Copy exactly, and copy only, the lines from the one bearing "was: scarlet bowl" through the final line of the records.

_DATA EXTRACT:_
————

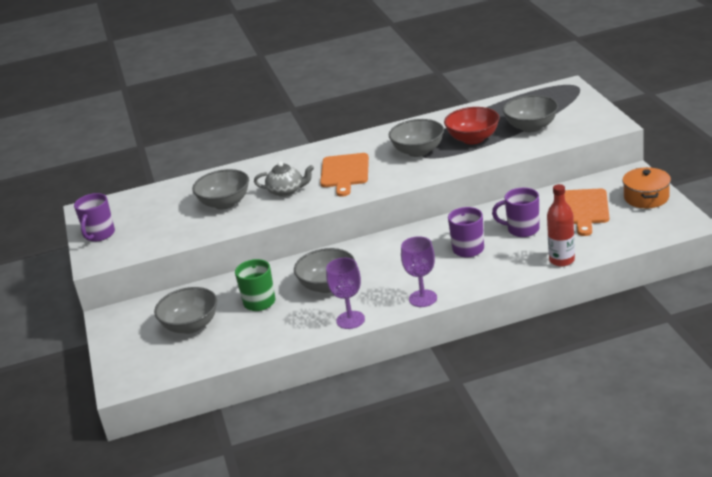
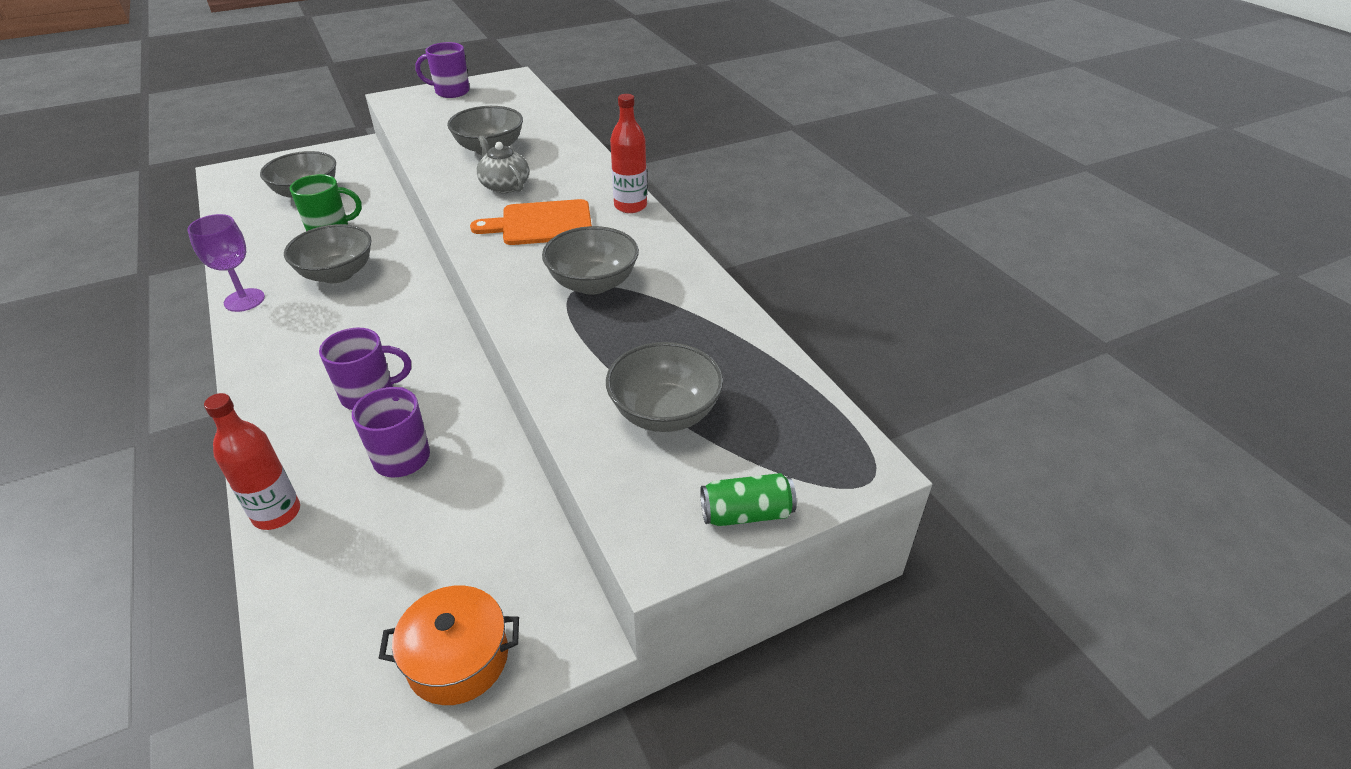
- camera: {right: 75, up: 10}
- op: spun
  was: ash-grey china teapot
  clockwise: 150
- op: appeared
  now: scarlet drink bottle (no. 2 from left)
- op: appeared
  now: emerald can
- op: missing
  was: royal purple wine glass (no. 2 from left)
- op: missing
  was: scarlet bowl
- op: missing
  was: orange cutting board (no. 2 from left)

————

_OUTPUT OF THE EXERCISE:_
  was: scarlet bowl
- op: missing
  was: orange cutting board (no. 2 from left)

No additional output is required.